### About this task:
Rewrite the material below with "toaster" swapped in for every "microwave", leaving all else unchanged.

### Provided information:
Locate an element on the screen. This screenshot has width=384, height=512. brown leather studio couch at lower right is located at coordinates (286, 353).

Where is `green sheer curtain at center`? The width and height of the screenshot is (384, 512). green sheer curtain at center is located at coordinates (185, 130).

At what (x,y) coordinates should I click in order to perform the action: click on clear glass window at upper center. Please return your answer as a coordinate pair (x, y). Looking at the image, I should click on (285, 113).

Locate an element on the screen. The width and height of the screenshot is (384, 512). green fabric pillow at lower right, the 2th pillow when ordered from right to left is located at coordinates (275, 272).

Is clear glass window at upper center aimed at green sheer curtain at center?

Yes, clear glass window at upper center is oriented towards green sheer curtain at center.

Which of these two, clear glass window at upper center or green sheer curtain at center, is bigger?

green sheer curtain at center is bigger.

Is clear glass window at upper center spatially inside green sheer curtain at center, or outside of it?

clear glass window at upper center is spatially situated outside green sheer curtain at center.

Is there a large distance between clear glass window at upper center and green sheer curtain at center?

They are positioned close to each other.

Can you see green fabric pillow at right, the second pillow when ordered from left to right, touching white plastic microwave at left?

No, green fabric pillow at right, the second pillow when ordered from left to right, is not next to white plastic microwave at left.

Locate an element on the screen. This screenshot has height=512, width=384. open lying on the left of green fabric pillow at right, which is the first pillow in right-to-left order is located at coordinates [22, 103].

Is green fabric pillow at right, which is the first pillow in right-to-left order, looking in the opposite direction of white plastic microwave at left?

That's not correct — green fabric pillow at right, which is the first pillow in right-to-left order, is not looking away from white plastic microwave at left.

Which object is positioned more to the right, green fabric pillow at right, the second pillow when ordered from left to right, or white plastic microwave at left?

### Your solution:
Locate an element on the screen. This screenshot has width=384, height=512. brown leather studio couch at lower right is located at coordinates (286, 353).

Where is `green sheer curtain at center`? The width and height of the screenshot is (384, 512). green sheer curtain at center is located at coordinates (185, 130).

At what (x,y) coordinates should I click in order to perform the action: click on clear glass window at upper center. Please return your answer as a coordinate pair (x, y). Looking at the image, I should click on (285, 113).

Locate an element on the screen. The width and height of the screenshot is (384, 512). green fabric pillow at lower right, the 2th pillow when ordered from right to left is located at coordinates (275, 272).

Is clear glass window at upper center aimed at green sheer curtain at center?

Yes, clear glass window at upper center is oriented towards green sheer curtain at center.

Which of these two, clear glass window at upper center or green sheer curtain at center, is bigger?

green sheer curtain at center is bigger.

Is clear glass window at upper center spatially inside green sheer curtain at center, or outside of it?

clear glass window at upper center is spatially situated outside green sheer curtain at center.

Is there a large distance between clear glass window at upper center and green sheer curtain at center?

They are positioned close to each other.

Can you see green fabric pillow at right, the second pillow when ordered from left to right, touching white plastic toaster at left?

No, green fabric pillow at right, the second pillow when ordered from left to right, is not next to white plastic toaster at left.

Locate an element on the screen. This screenshot has height=512, width=384. open lying on the left of green fabric pillow at right, which is the first pillow in right-to-left order is located at coordinates [22, 103].

Is green fabric pillow at right, which is the first pillow in right-to-left order, looking in the opposite direction of white plastic toaster at left?

That's not correct — green fabric pillow at right, which is the first pillow in right-to-left order, is not looking away from white plastic toaster at left.

Which object is positioned more to the right, green fabric pillow at right, the second pillow when ordered from left to right, or white plastic toaster at left?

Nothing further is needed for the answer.